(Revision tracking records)
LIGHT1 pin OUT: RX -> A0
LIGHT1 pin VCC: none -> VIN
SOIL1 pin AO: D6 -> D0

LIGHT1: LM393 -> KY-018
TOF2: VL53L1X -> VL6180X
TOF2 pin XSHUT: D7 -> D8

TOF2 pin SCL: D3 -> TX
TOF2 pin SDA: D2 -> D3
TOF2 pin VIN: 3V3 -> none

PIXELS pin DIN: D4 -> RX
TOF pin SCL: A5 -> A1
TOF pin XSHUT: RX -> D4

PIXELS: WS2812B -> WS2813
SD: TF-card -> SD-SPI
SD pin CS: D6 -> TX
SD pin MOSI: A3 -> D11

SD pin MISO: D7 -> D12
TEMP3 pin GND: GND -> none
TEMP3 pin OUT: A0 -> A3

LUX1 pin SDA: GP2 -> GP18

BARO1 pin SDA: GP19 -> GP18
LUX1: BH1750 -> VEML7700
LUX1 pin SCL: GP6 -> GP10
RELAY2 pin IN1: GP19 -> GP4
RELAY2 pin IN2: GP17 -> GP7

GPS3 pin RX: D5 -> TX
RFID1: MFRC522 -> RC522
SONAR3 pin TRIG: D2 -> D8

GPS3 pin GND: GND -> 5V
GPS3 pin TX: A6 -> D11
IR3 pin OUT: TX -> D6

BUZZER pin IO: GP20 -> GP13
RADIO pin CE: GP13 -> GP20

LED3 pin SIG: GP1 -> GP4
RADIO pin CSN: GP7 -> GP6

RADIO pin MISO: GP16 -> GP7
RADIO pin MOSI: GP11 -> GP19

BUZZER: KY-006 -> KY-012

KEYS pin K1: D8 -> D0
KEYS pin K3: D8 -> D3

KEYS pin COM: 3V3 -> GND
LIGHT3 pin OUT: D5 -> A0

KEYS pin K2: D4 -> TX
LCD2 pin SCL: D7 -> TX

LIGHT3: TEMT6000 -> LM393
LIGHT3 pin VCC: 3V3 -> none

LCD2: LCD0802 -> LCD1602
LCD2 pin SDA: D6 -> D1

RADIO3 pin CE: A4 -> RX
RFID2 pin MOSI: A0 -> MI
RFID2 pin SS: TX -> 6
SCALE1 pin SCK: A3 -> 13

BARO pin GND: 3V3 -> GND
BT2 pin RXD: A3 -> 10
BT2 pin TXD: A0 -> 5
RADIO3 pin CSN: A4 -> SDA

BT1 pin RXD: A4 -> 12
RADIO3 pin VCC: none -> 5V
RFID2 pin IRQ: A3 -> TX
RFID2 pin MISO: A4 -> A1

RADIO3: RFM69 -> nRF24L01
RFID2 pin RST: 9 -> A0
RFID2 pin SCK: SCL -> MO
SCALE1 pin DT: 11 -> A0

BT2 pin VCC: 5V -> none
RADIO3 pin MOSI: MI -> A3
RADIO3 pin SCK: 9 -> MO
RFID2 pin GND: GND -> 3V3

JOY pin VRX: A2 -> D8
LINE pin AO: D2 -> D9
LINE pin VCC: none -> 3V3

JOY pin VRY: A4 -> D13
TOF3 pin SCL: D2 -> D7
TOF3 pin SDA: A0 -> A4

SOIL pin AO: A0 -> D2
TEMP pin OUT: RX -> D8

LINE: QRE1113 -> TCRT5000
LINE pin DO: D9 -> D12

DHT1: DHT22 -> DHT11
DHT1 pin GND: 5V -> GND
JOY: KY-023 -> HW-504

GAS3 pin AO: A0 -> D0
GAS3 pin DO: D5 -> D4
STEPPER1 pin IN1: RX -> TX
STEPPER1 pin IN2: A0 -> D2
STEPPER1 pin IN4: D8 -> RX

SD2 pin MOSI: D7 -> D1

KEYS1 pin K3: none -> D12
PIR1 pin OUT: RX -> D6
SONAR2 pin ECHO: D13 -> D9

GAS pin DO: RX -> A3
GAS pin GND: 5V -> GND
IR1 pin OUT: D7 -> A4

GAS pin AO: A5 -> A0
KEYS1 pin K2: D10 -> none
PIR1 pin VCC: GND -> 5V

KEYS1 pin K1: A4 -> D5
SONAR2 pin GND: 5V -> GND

→ **TASK DETAILS**: Where a line above contains the string "none", copy that line.

→ **RESULT BELOW**:
LIGHT1 pin VCC: none -> VIN
TOF2 pin VIN: 3V3 -> none
TEMP3 pin GND: GND -> none
LIGHT3 pin VCC: 3V3 -> none
RADIO3 pin VCC: none -> 5V
BT2 pin VCC: 5V -> none
LINE pin VCC: none -> 3V3
KEYS1 pin K3: none -> D12
KEYS1 pin K2: D10 -> none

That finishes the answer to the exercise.